# Data records
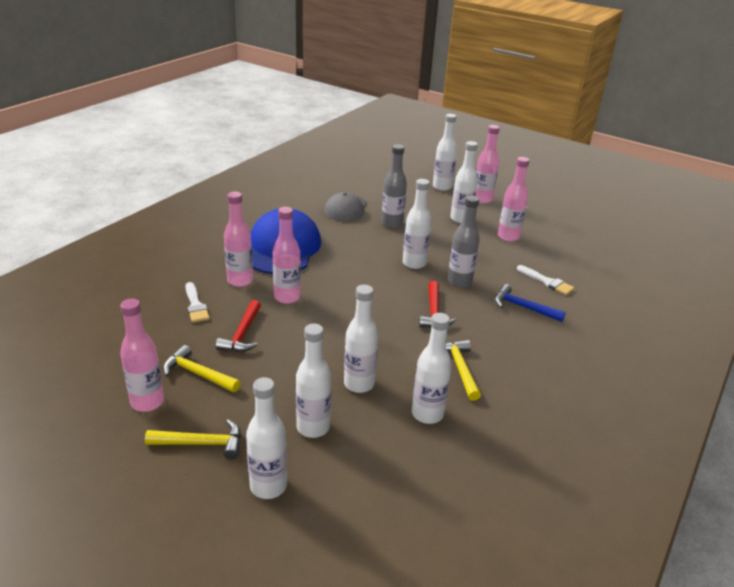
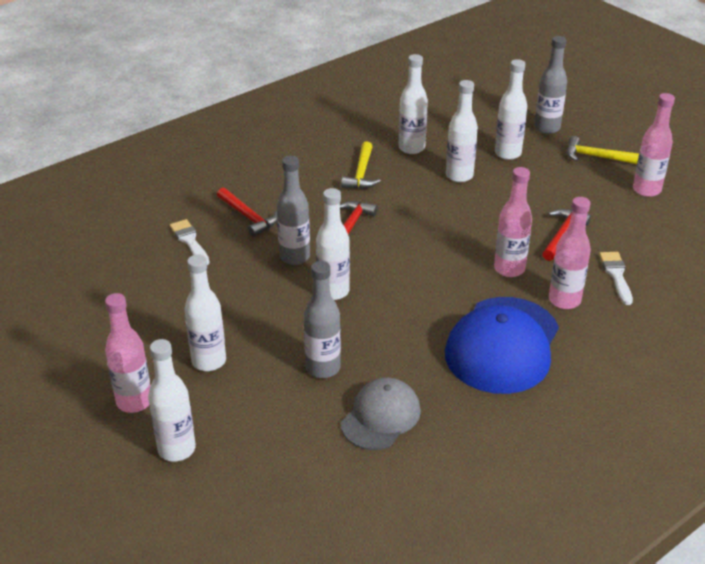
camera: 160 degrees left, 5 degrees up
(197, 374) = (605, 205): yellow hammer -> none
(268, 486) = (547, 128): white bottle -> grey bottle
(508, 236) = (169, 315): pink bottle -> none
(522, 307) = (248, 217): blue hammer -> red hammer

# YOUR OBJECTIVE
Which lines run from the one containing "(268, 486) = (547, 128): white" to the end of the entries above? Print them exactly, both ends included, and nothing else.

# RESULT
(268, 486) = (547, 128): white bottle -> grey bottle
(508, 236) = (169, 315): pink bottle -> none
(522, 307) = (248, 217): blue hammer -> red hammer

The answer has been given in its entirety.